Scan the records that follow, and whenever a line has the word "SENS", copy it.
### DATA SHOWN ###
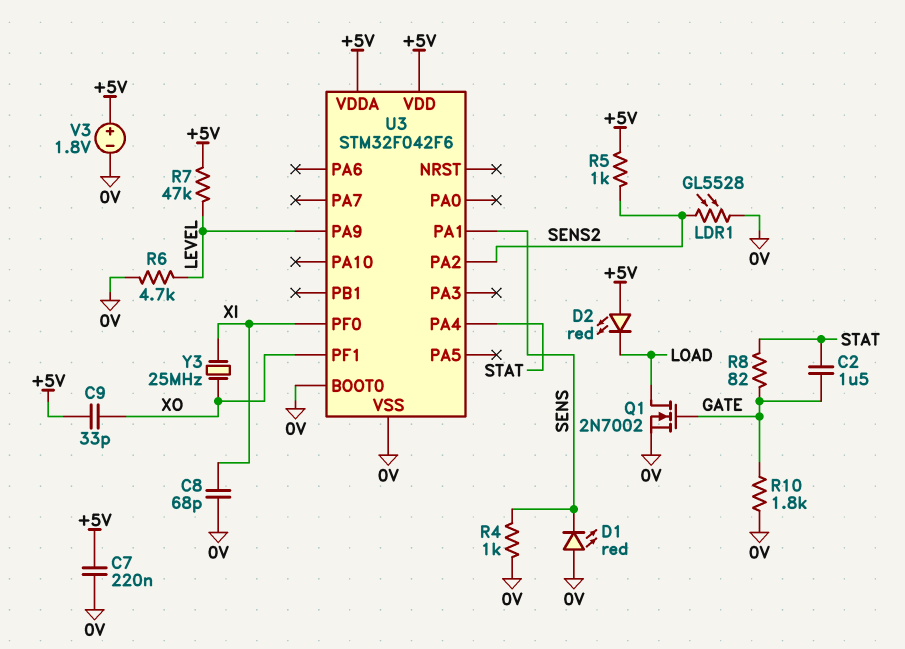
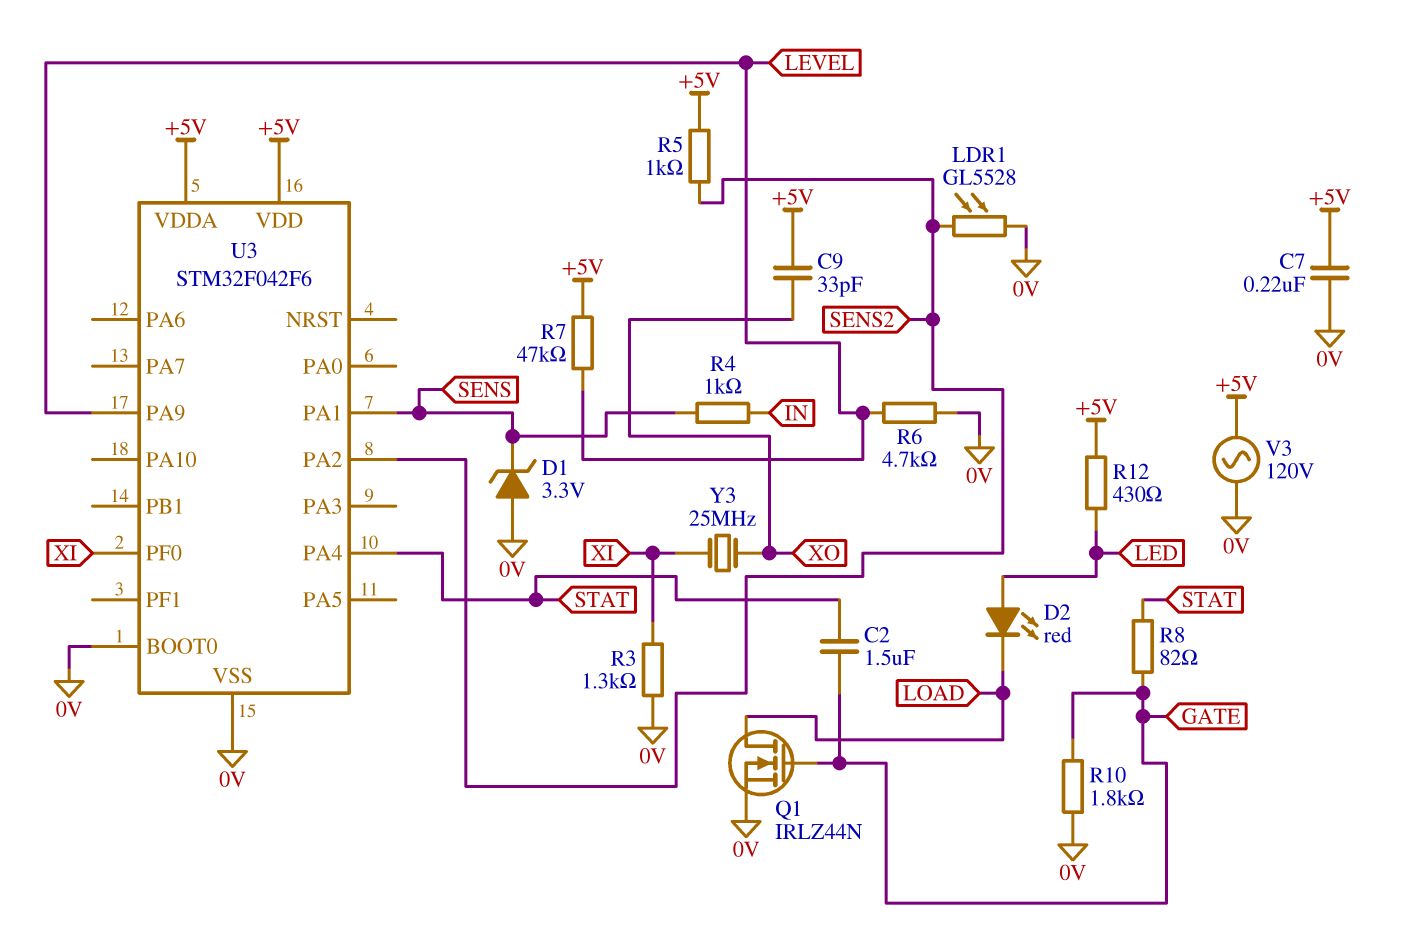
C8: 68pF (0V, XI) -> none
D1: LED red (A 0V, K SENS) -> zener 3.3V (A 0V, K SENS)
D2: LED red (A +5V, K LOAD) -> LED red (A LED, K LOAD)
Q1: NMOS 2N7002 (G GATE, D LOAD, S 0V) -> NMOS IRLZ44N (G GATE, D LOAD, S 0V)
R3: none -> 1.3k (0V, XI)
R4: 1k (0V, SENS) -> 1k (IN, SENS)
R12: none -> 430 (+5V, LED)
U3 pin PF1: XO -> none
V3: 1.8V (plus +5V, minus 0V) -> AC 120V (+5V, 0V)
###
- [TASK SOLUTION]:
D1: LED red (A 0V, K SENS) -> zener 3.3V (A 0V, K SENS)
R4: 1k (0V, SENS) -> 1k (IN, SENS)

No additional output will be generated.